§ **TASK OBJECTIVE**:
Print the records below word for word, but leave out the pictures.

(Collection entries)
────────

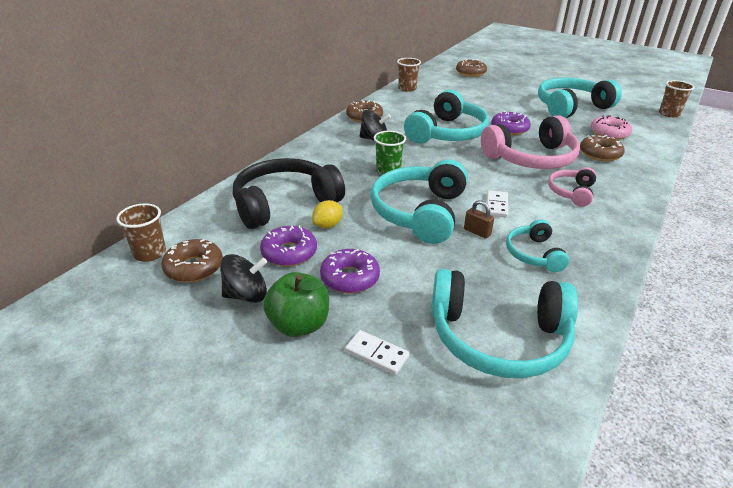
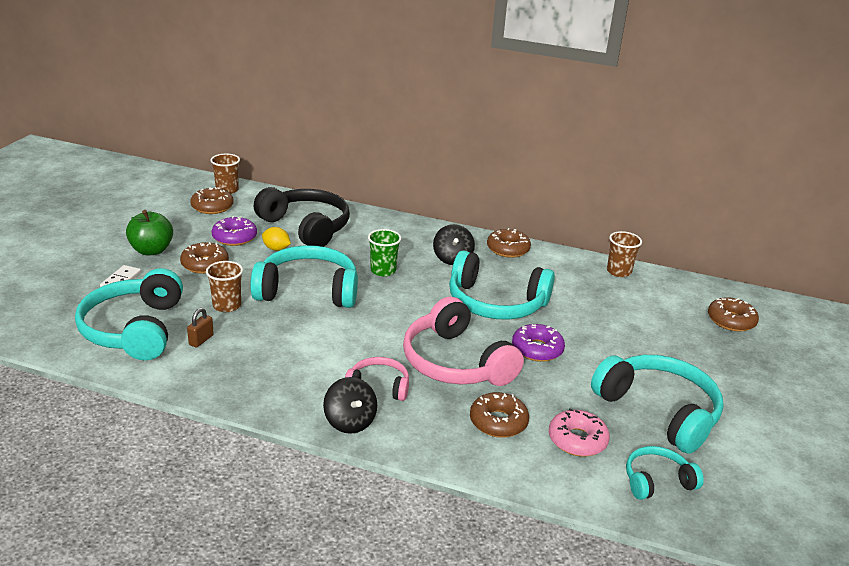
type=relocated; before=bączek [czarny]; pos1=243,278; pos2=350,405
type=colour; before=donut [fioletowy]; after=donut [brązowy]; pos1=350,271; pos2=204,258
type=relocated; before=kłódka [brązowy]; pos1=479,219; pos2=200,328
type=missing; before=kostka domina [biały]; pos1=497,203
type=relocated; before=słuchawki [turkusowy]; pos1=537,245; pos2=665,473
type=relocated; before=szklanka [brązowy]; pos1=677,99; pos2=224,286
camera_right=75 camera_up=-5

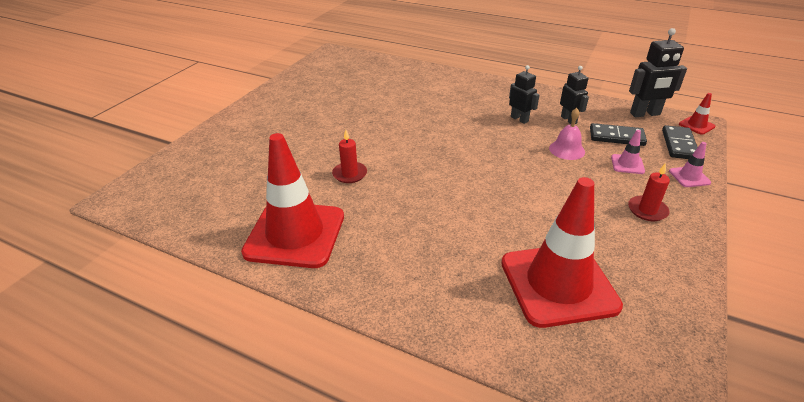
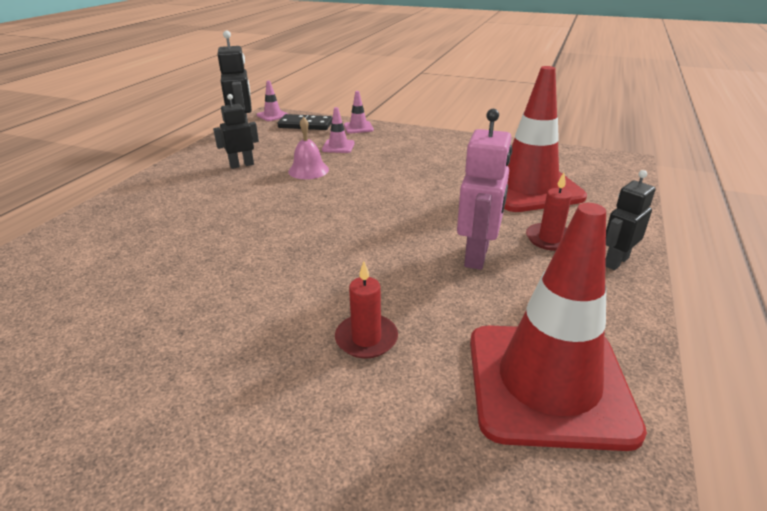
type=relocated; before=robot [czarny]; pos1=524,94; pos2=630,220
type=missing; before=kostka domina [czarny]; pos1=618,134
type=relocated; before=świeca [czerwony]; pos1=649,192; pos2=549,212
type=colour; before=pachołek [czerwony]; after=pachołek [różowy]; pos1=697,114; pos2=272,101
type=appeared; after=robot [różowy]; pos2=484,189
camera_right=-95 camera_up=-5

────────

§ **EXERCISE RESPONSE**:
type=relocated; before=bączek [czarny]; pos1=243,278; pos2=350,405
type=colour; before=donut [fioletowy]; after=donut [brązowy]; pos1=350,271; pos2=204,258
type=relocated; before=kłódka [brązowy]; pos1=479,219; pos2=200,328
type=missing; before=kostka domina [biały]; pos1=497,203
type=relocated; before=słuchawki [turkusowy]; pos1=537,245; pos2=665,473
type=relocated; before=szklanka [brązowy]; pos1=677,99; pos2=224,286
camera_right=75 camera_up=-5

type=relocated; before=robot [czarny]; pos1=524,94; pos2=630,220
type=missing; before=kostka domina [czarny]; pos1=618,134
type=relocated; before=świeca [czerwony]; pos1=649,192; pos2=549,212
type=colour; before=pachołek [czerwony]; after=pachołek [różowy]; pos1=697,114; pos2=272,101
type=appeared; after=robot [różowy]; pos2=484,189
camera_right=-95 camera_up=-5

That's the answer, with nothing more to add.